=== DATA SUPPLIED ===

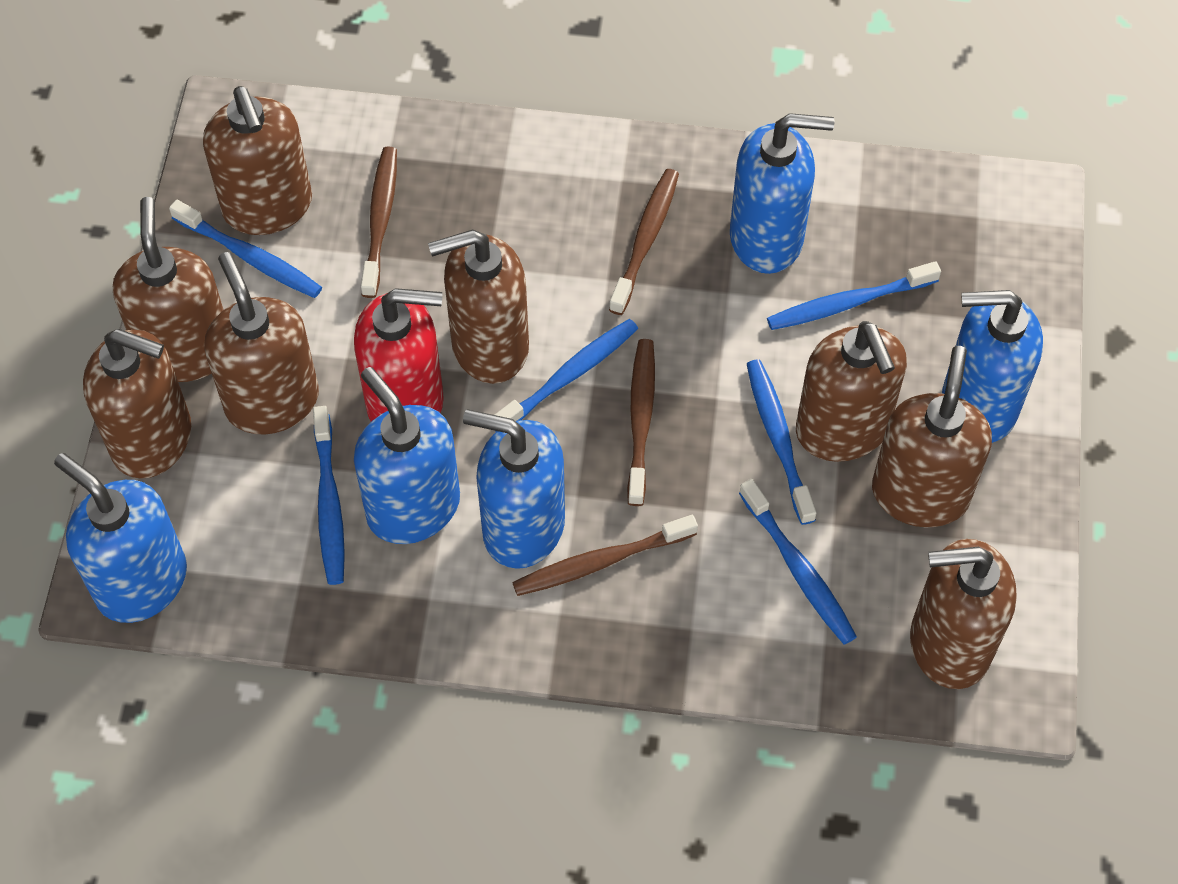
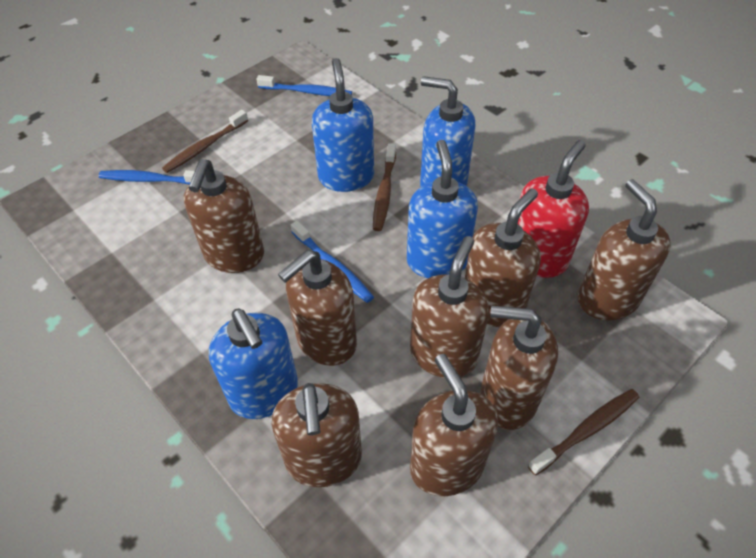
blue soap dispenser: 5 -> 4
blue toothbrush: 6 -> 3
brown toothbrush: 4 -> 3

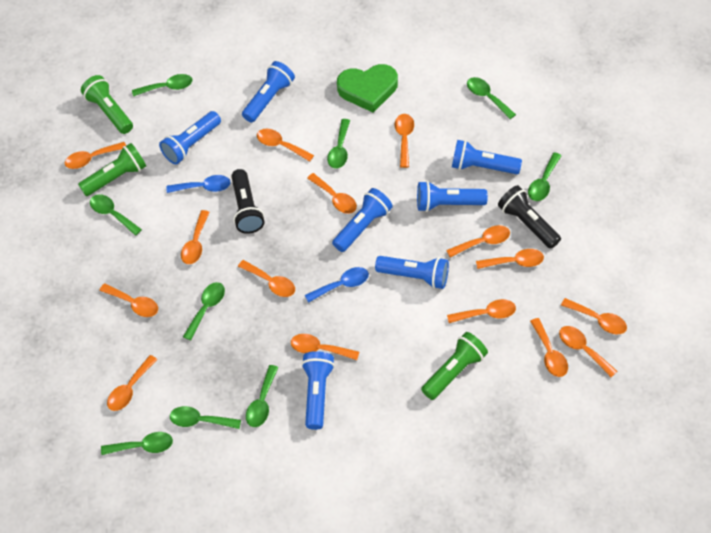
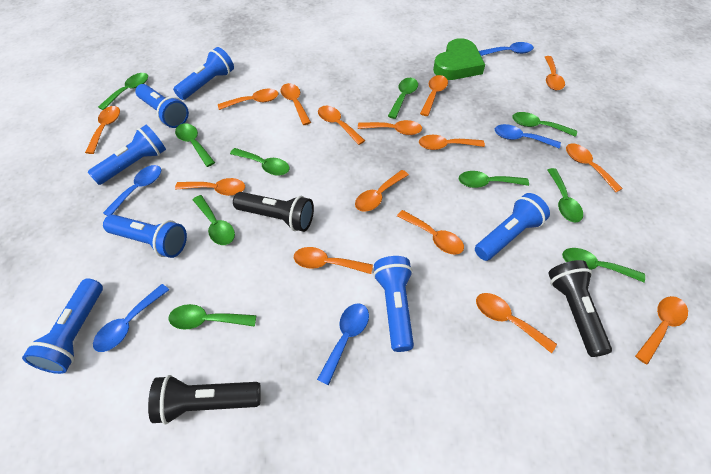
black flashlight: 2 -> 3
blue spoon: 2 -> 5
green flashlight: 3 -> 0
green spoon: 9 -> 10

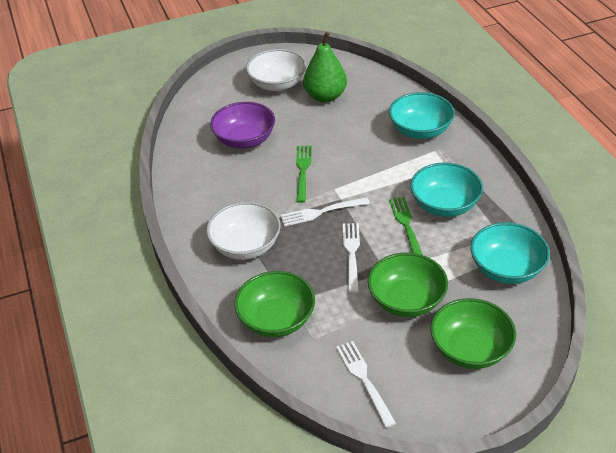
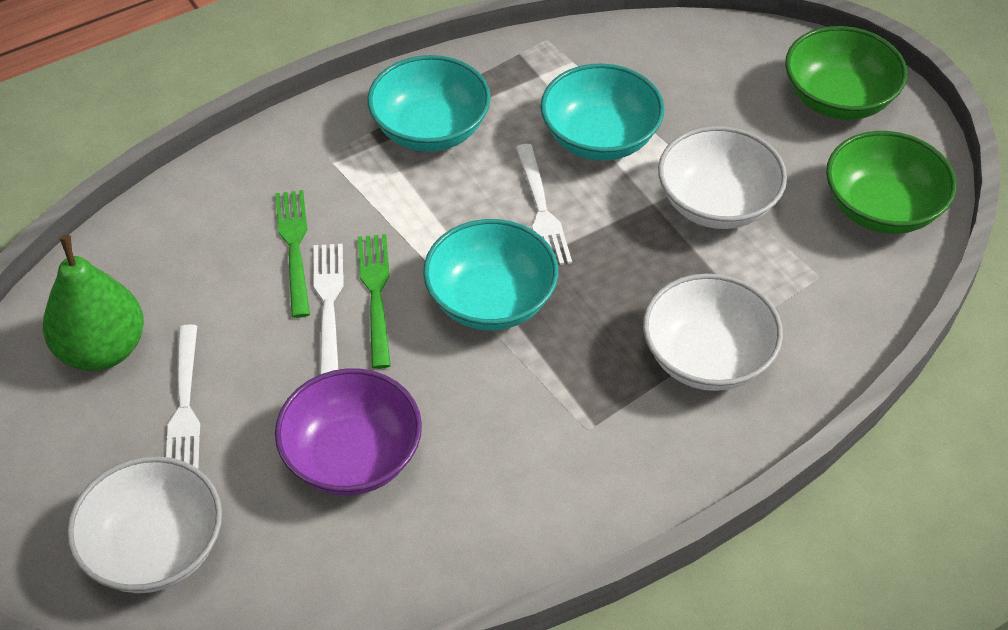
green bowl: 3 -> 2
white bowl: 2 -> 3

===

— WHAT YOU NEED TO DO —
Every record must be copied exactly, with the pictures left out.

— ANSWER SECTION —
blue soap dispenser: 5 -> 4
blue toothbrush: 6 -> 3
brown toothbrush: 4 -> 3

black flashlight: 2 -> 3
blue spoon: 2 -> 5
green flashlight: 3 -> 0
green spoon: 9 -> 10

green bowl: 3 -> 2
white bowl: 2 -> 3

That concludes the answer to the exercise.